_Brief:_ Type again, exactly, the lines below from the start through the line that includes "yellow cross: (347, 318)".
--- Data for this exercise Enclosed Below ---
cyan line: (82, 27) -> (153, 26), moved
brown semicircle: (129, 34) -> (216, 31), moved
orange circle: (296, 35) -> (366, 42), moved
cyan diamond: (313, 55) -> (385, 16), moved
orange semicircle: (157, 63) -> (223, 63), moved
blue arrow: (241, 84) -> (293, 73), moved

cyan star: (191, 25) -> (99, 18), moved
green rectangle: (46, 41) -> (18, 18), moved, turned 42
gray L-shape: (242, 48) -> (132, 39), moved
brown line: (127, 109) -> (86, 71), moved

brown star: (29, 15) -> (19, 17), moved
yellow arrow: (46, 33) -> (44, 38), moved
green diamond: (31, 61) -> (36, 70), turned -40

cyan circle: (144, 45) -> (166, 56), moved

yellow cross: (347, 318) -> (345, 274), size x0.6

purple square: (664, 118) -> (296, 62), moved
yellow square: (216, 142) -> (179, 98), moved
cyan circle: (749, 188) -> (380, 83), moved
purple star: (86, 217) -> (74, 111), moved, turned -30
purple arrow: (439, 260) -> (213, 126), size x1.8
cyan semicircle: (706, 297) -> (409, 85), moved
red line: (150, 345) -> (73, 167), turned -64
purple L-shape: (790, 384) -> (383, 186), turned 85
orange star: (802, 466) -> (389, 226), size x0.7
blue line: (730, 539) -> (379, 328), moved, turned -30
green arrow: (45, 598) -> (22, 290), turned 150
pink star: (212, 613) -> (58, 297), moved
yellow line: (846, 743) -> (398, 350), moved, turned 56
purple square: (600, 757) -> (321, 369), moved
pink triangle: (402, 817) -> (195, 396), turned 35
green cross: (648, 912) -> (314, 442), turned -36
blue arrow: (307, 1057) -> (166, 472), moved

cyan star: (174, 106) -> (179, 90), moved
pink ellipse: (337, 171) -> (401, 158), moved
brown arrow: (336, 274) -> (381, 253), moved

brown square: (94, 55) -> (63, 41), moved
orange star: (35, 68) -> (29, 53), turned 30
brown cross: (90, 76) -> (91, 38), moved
--- End of Enclosed Data for this exercise ---
_Task response:_
cyan line: (82, 27) -> (153, 26), moved
brown semicircle: (129, 34) -> (216, 31), moved
orange circle: (296, 35) -> (366, 42), moved
cyan diamond: (313, 55) -> (385, 16), moved
orange semicircle: (157, 63) -> (223, 63), moved
blue arrow: (241, 84) -> (293, 73), moved

cyan star: (191, 25) -> (99, 18), moved
green rectangle: (46, 41) -> (18, 18), moved, turned 42
gray L-shape: (242, 48) -> (132, 39), moved
brown line: (127, 109) -> (86, 71), moved

brown star: (29, 15) -> (19, 17), moved
yellow arrow: (46, 33) -> (44, 38), moved
green diamond: (31, 61) -> (36, 70), turned -40

cyan circle: (144, 45) -> (166, 56), moved

yellow cross: (347, 318) -> (345, 274), size x0.6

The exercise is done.